_Required task_
Can you render every line of the records below as a JSON list of strings, with one string per line, no blank lines, and the pictures left out?

_Given data_
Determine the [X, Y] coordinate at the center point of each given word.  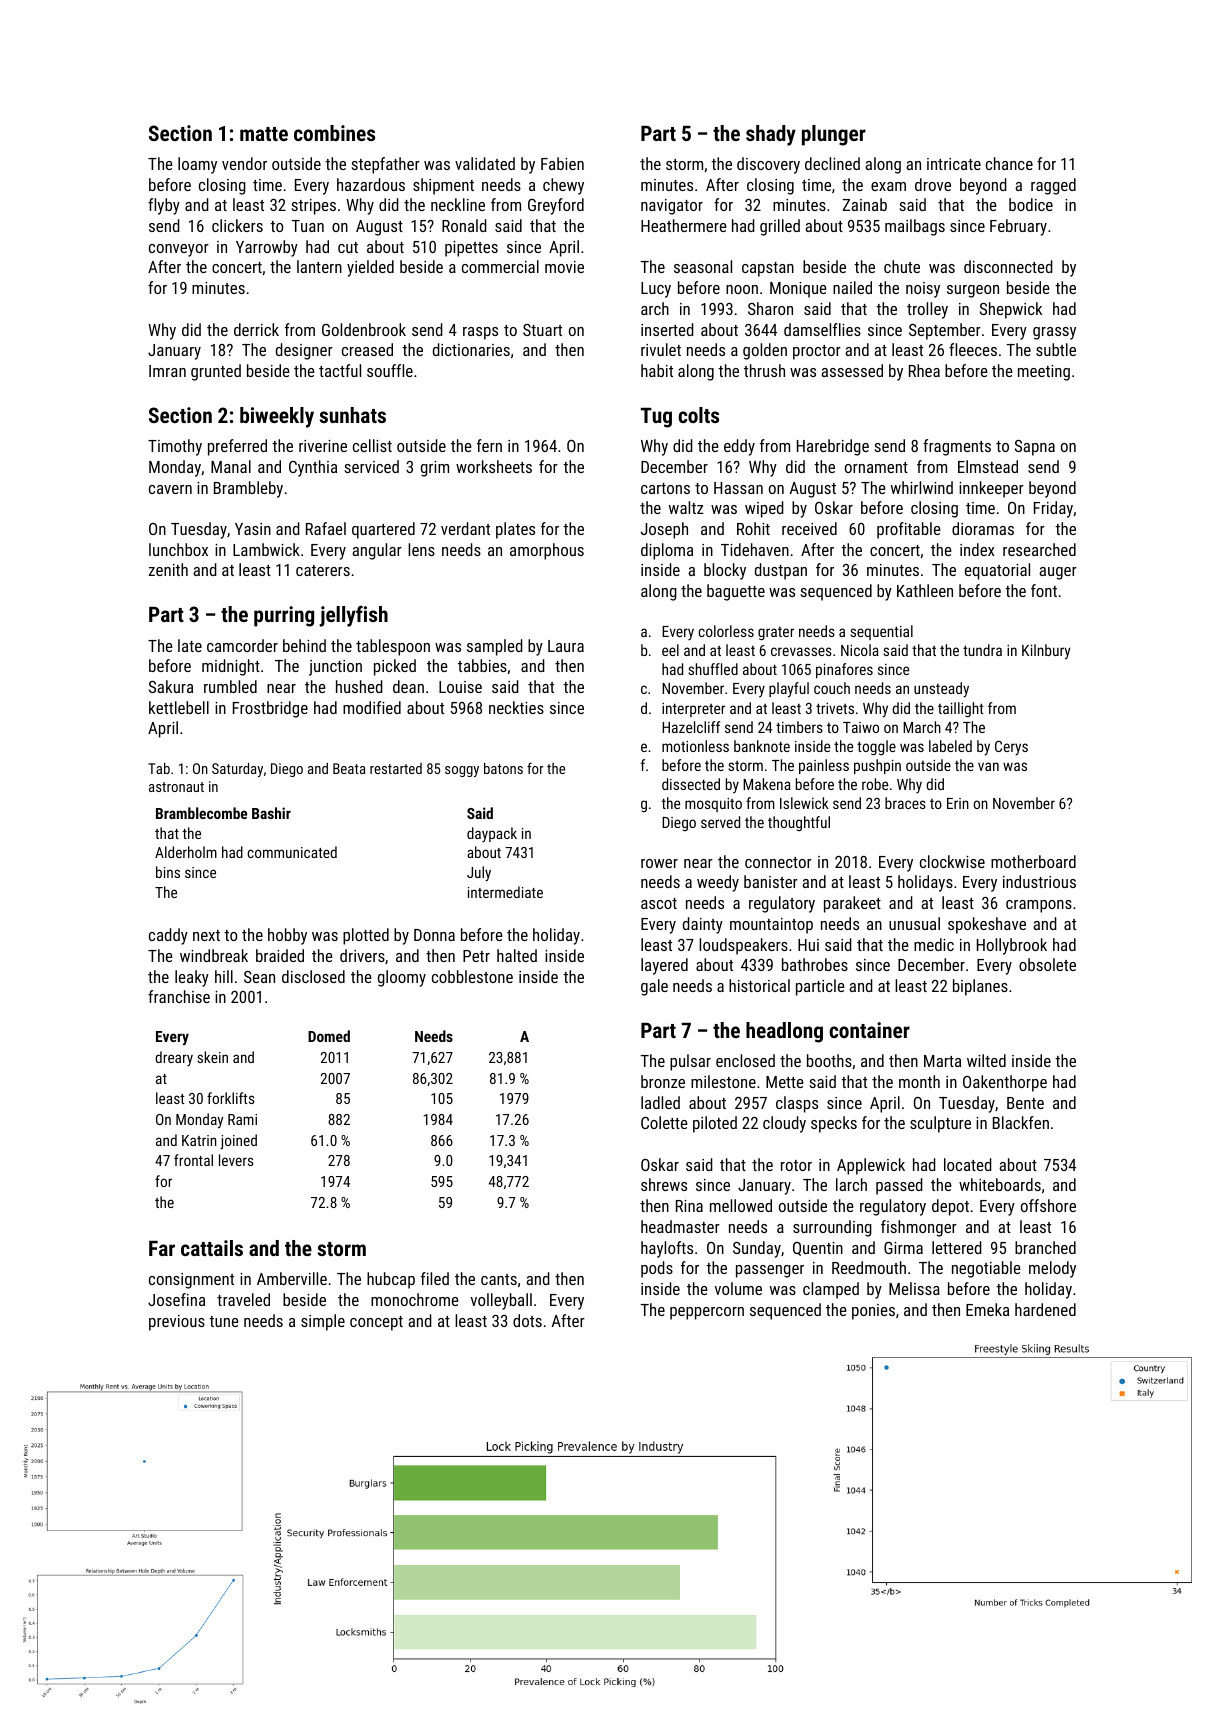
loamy [197, 165]
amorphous [547, 551]
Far [162, 1248]
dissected [691, 784]
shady [771, 135]
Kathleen [925, 590]
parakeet [852, 904]
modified [372, 707]
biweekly [277, 417]
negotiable [986, 1269]
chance [1009, 163]
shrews [664, 1184]
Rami [242, 1119]
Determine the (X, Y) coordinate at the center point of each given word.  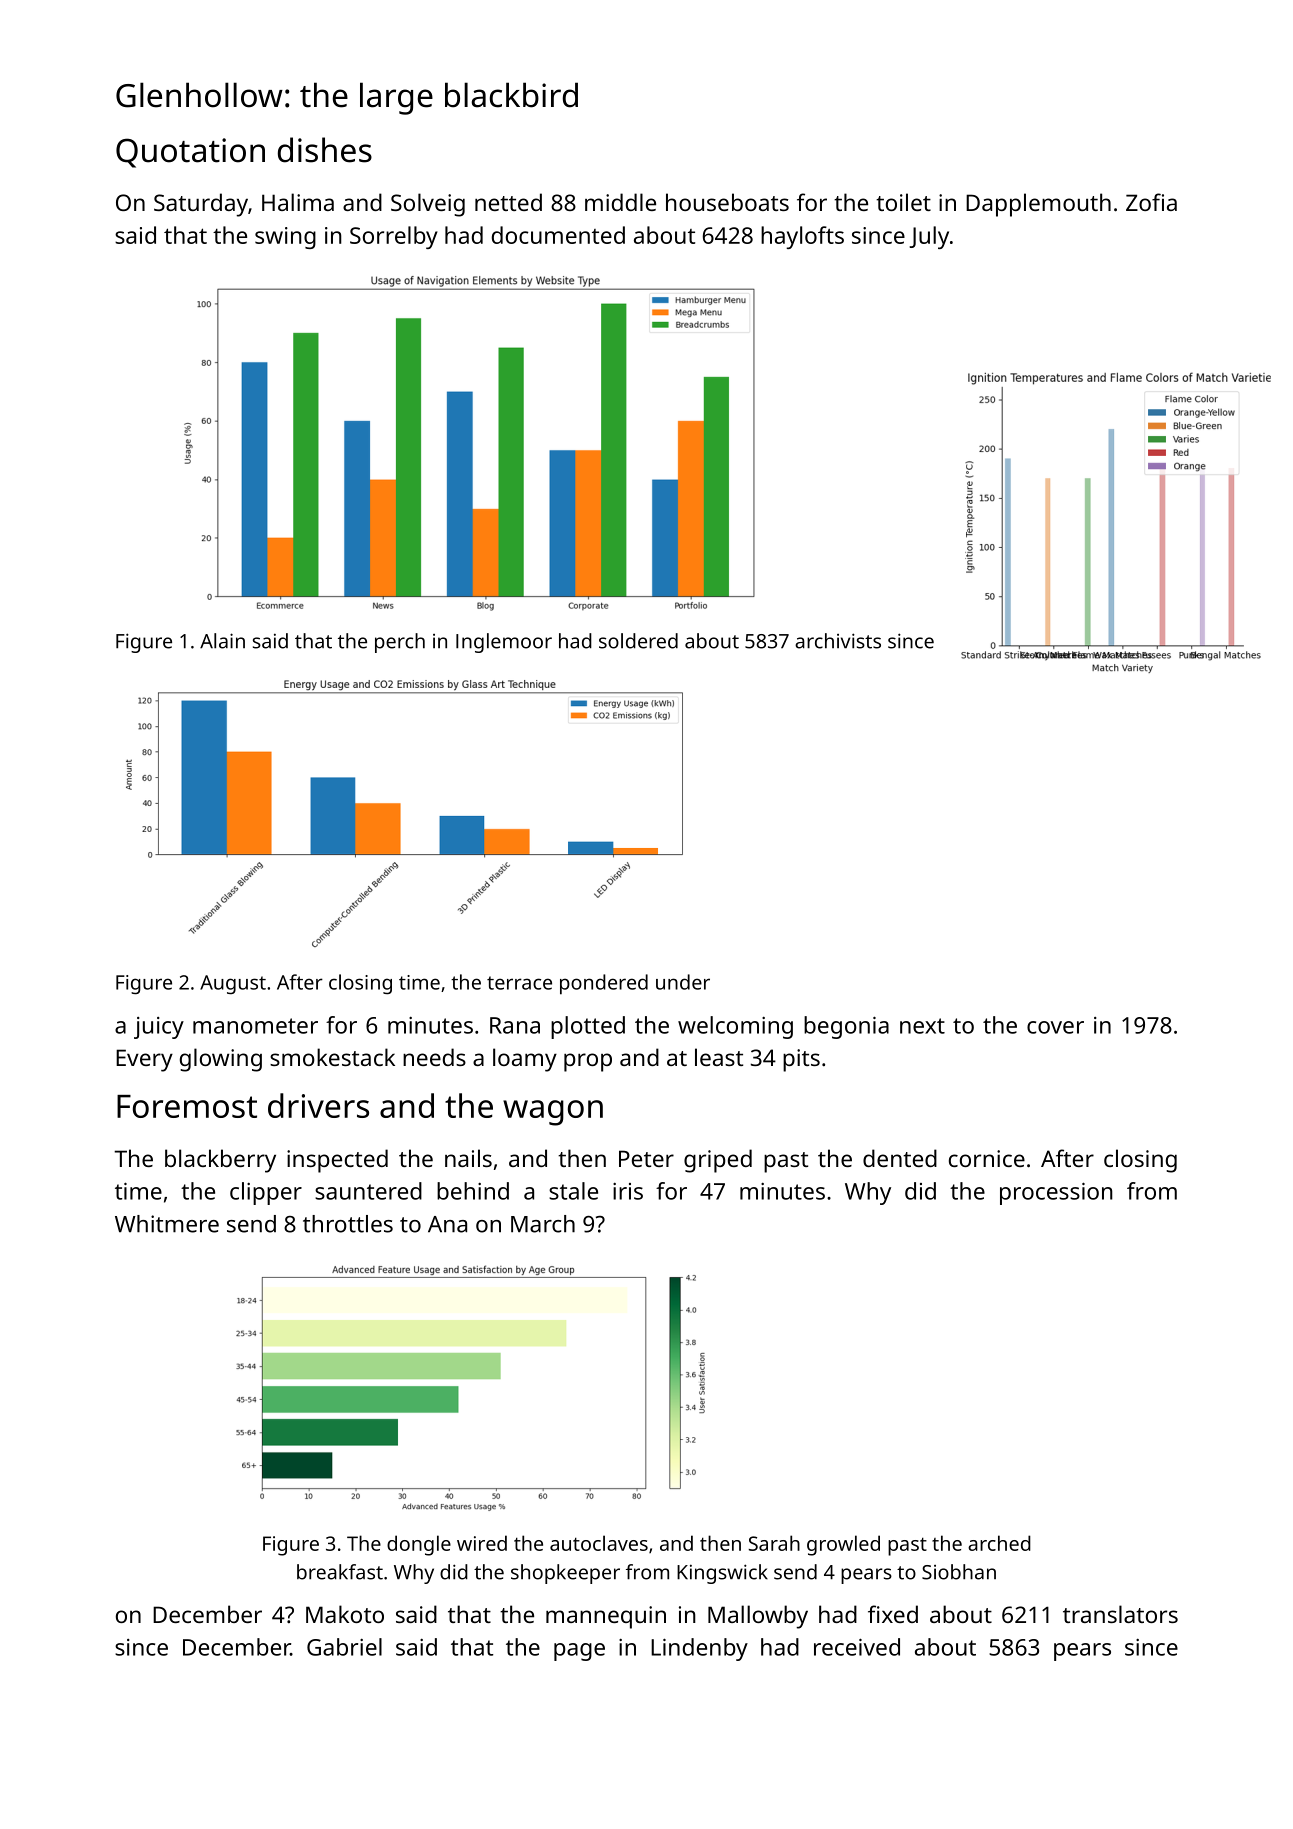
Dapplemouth (1038, 205)
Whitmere (167, 1224)
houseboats (727, 202)
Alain (222, 641)
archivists (838, 641)
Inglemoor (504, 643)
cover (1055, 1027)
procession (1056, 1193)
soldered (638, 641)
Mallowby (758, 1617)
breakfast (340, 1572)
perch (400, 643)
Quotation (190, 153)
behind (473, 1191)
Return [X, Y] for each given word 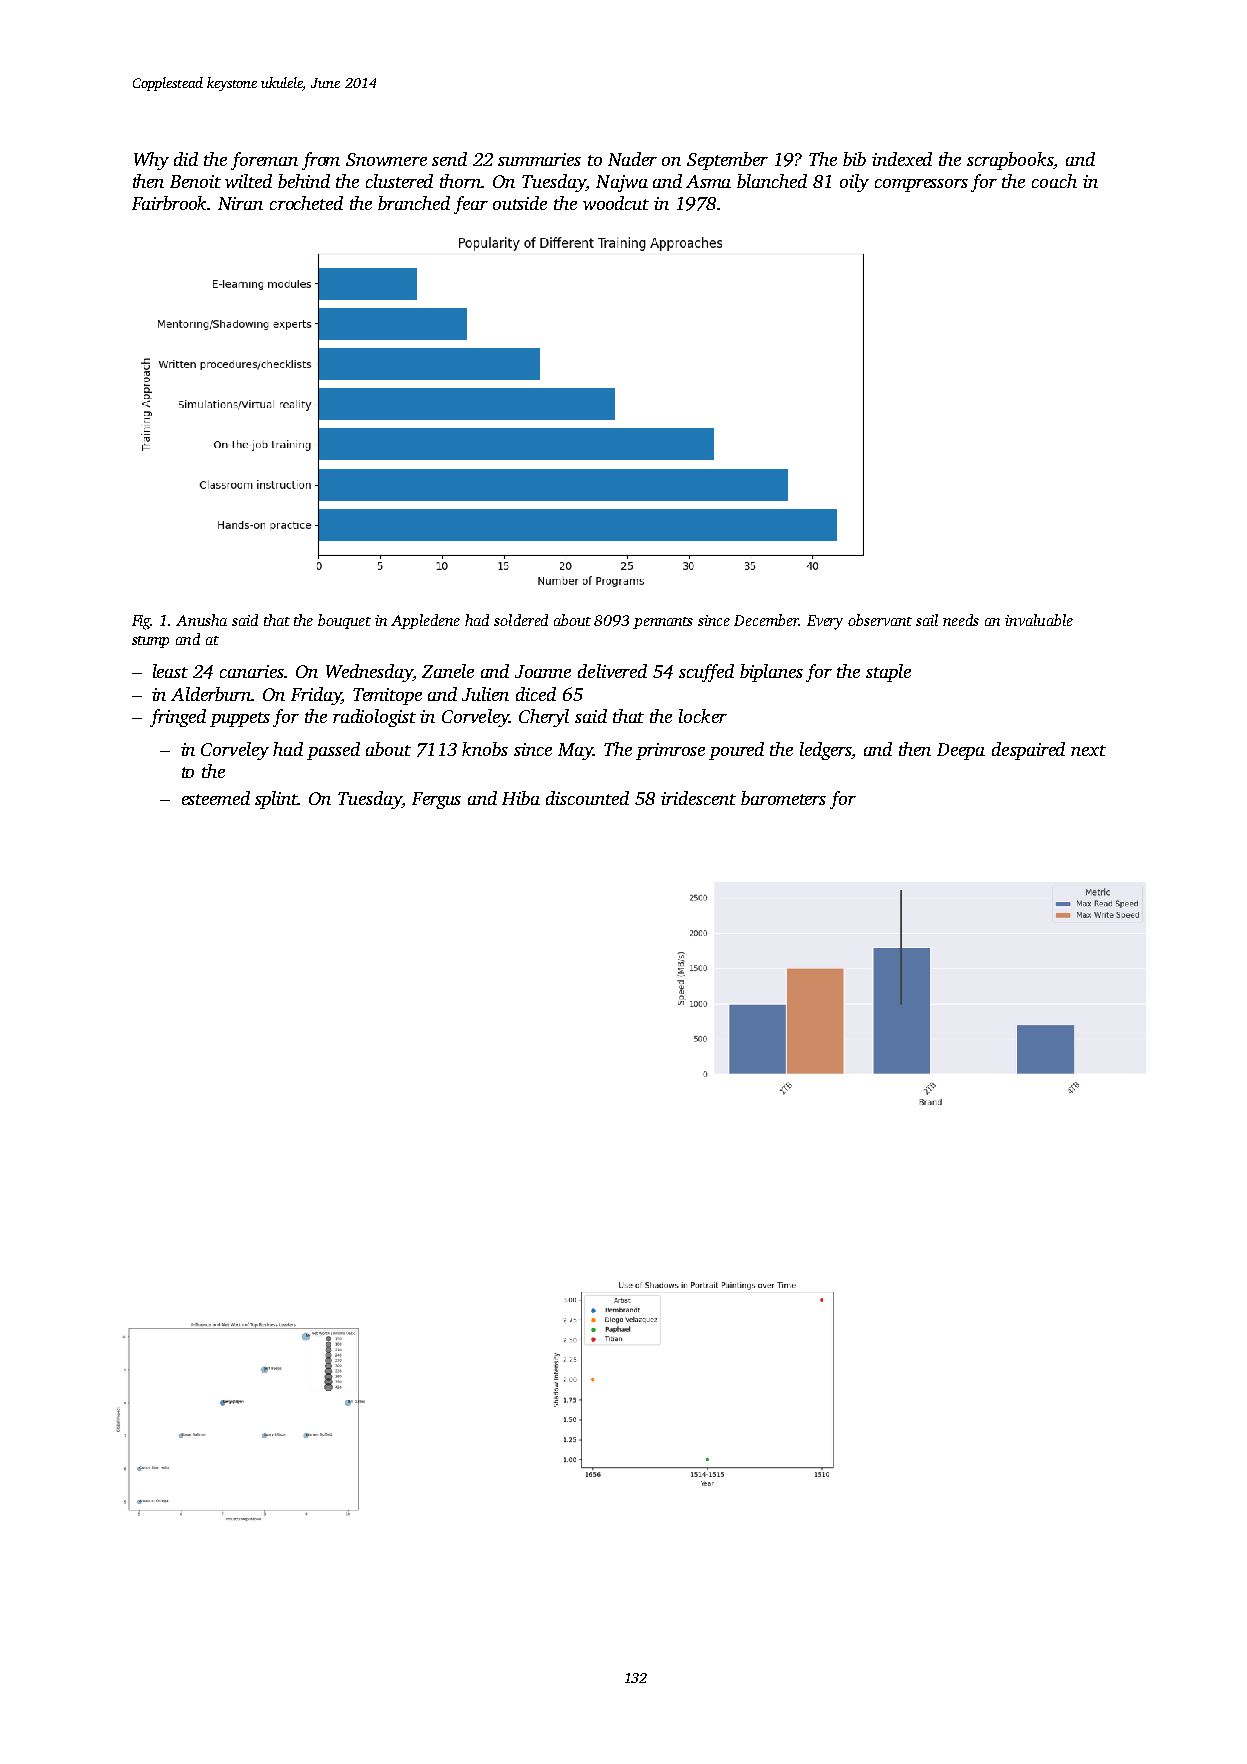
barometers [783, 798]
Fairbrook [170, 203]
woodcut [616, 203]
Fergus [436, 800]
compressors [921, 185]
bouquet [344, 621]
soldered [521, 620]
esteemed [216, 798]
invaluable [1039, 620]
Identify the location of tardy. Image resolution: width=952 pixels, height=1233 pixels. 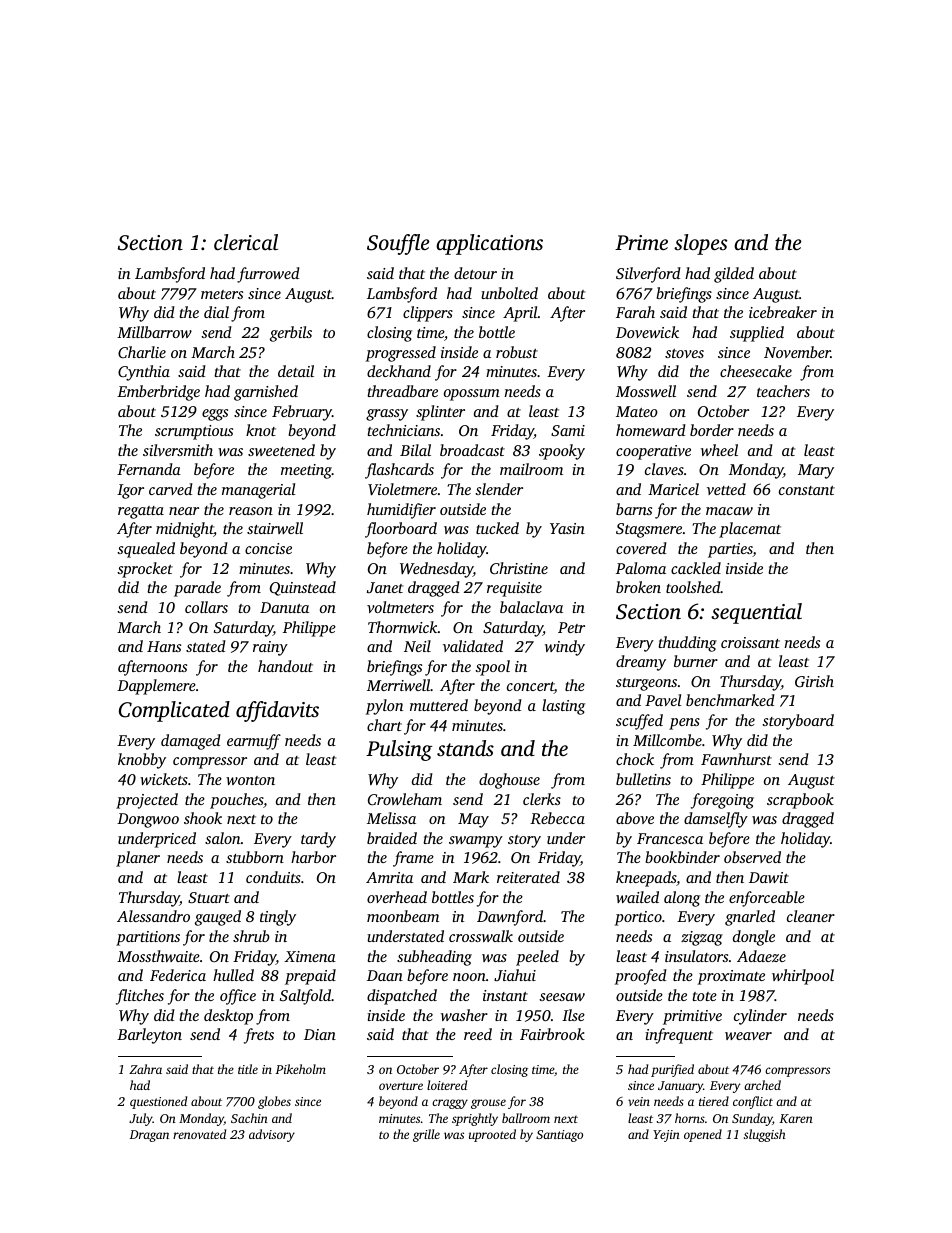
(318, 840).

_Written response_
[
  "Determine the [X, Y] coordinate at the center point of each given word.  ",
  "loamy [197, 165]",
  "amorphous [547, 551]",
  "Far [162, 1248]",
  "dissected [691, 784]",
  "shady [771, 135]",
  "Kathleen [925, 590]",
  "parakeet [852, 904]",
  "modified [372, 707]",
  "biweekly [277, 417]",
  "negotiable [986, 1269]",
  "chance [1009, 163]",
  "shrews [664, 1184]",
  "Rami [242, 1119]",
  "Determine the (X, Y) coordinate at the center point of each given word.  ",
  "Dapplemouth (1038, 205)",
  "Whitmere (167, 1224)",
  "houseboats (727, 202)",
  "Alain (222, 641)",
  "archivists (838, 641)",
  "Inglemoor (504, 643)",
  "cover (1055, 1027)",
  "procession (1056, 1193)",
  "soldered (638, 641)",
  "Mallowby (758, 1617)",
  "breakfast (340, 1572)",
  "perch (400, 643)",
  "Quotation (190, 153)",
  "behind (473, 1191)",
  "Return [X, Y] for each given word ",
  "barometers [783, 798]",
  "Fairbrook [170, 203]",
  "woodcut [616, 203]",
  "Fergus [436, 800]",
  "compressors [921, 185]",
  "bouquet [344, 621]",
  "soldered [521, 620]",
  "esteemed [216, 798]",
  "invaluable [1039, 620]",
  "Identify the location of tardy. Image resolution: width=952 pixels, height=1233 pixels. ",
  "(318, 840)."
]